Reprint all entries without any alteration.

════

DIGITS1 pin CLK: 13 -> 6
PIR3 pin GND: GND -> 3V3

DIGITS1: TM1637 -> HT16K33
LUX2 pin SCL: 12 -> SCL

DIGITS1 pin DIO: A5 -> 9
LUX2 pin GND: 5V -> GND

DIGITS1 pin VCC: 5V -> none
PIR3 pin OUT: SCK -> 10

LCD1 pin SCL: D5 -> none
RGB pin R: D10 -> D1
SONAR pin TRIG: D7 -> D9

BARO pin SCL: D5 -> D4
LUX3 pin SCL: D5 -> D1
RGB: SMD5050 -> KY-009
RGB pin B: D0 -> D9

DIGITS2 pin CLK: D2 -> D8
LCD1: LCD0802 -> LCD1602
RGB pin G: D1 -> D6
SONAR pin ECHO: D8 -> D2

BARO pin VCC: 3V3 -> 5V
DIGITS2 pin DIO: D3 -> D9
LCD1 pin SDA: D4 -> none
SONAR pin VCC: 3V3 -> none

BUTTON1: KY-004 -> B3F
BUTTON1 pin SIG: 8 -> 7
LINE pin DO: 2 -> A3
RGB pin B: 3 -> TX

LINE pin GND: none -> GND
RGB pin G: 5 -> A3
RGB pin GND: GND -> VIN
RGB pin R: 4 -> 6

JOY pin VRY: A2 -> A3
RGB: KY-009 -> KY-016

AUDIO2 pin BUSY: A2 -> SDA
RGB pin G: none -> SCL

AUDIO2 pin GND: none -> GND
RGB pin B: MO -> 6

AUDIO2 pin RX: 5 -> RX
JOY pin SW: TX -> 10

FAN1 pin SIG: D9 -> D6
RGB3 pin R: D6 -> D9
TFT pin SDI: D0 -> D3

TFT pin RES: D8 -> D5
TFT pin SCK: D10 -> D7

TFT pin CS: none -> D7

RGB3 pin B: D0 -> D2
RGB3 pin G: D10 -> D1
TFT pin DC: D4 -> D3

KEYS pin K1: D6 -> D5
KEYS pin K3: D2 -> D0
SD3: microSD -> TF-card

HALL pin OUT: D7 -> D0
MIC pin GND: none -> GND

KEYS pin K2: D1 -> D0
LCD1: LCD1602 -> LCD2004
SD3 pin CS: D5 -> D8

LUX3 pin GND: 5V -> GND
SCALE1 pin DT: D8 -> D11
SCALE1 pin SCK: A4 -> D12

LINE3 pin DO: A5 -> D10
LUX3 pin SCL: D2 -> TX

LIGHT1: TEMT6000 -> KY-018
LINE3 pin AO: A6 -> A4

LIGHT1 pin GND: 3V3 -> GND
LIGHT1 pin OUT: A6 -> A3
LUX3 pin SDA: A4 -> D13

════

- [SOLUTION]
DIGITS1 pin CLK: 13 -> 6
PIR3 pin GND: GND -> 3V3

DIGITS1: TM1637 -> HT16K33
LUX2 pin SCL: 12 -> SCL

DIGITS1 pin DIO: A5 -> 9
LUX2 pin GND: 5V -> GND

DIGITS1 pin VCC: 5V -> none
PIR3 pin OUT: SCK -> 10

LCD1 pin SCL: D5 -> none
RGB pin R: D10 -> D1
SONAR pin TRIG: D7 -> D9

BARO pin SCL: D5 -> D4
LUX3 pin SCL: D5 -> D1
RGB: SMD5050 -> KY-009
RGB pin B: D0 -> D9

DIGITS2 pin CLK: D2 -> D8
LCD1: LCD0802 -> LCD1602
RGB pin G: D1 -> D6
SONAR pin ECHO: D8 -> D2

BARO pin VCC: 3V3 -> 5V
DIGITS2 pin DIO: D3 -> D9
LCD1 pin SDA: D4 -> none
SONAR pin VCC: 3V3 -> none

BUTTON1: KY-004 -> B3F
BUTTON1 pin SIG: 8 -> 7
LINE pin DO: 2 -> A3
RGB pin B: 3 -> TX

LINE pin GND: none -> GND
RGB pin G: 5 -> A3
RGB pin GND: GND -> VIN
RGB pin R: 4 -> 6

JOY pin VRY: A2 -> A3
RGB: KY-009 -> KY-016

AUDIO2 pin BUSY: A2 -> SDA
RGB pin G: none -> SCL

AUDIO2 pin GND: none -> GND
RGB pin B: MO -> 6

AUDIO2 pin RX: 5 -> RX
JOY pin SW: TX -> 10

FAN1 pin SIG: D9 -> D6
RGB3 pin R: D6 -> D9
TFT pin SDI: D0 -> D3

TFT pin RES: D8 -> D5
TFT pin SCK: D10 -> D7

TFT pin CS: none -> D7

RGB3 pin B: D0 -> D2
RGB3 pin G: D10 -> D1
TFT pin DC: D4 -> D3

KEYS pin K1: D6 -> D5
KEYS pin K3: D2 -> D0
SD3: microSD -> TF-card

HALL pin OUT: D7 -> D0
MIC pin GND: none -> GND

KEYS pin K2: D1 -> D0
LCD1: LCD1602 -> LCD2004
SD3 pin CS: D5 -> D8

LUX3 pin GND: 5V -> GND
SCALE1 pin DT: D8 -> D11
SCALE1 pin SCK: A4 -> D12

LINE3 pin DO: A5 -> D10
LUX3 pin SCL: D2 -> TX

LIGHT1: TEMT6000 -> KY-018
LINE3 pin AO: A6 -> A4

LIGHT1 pin GND: 3V3 -> GND
LIGHT1 pin OUT: A6 -> A3
LUX3 pin SDA: A4 -> D13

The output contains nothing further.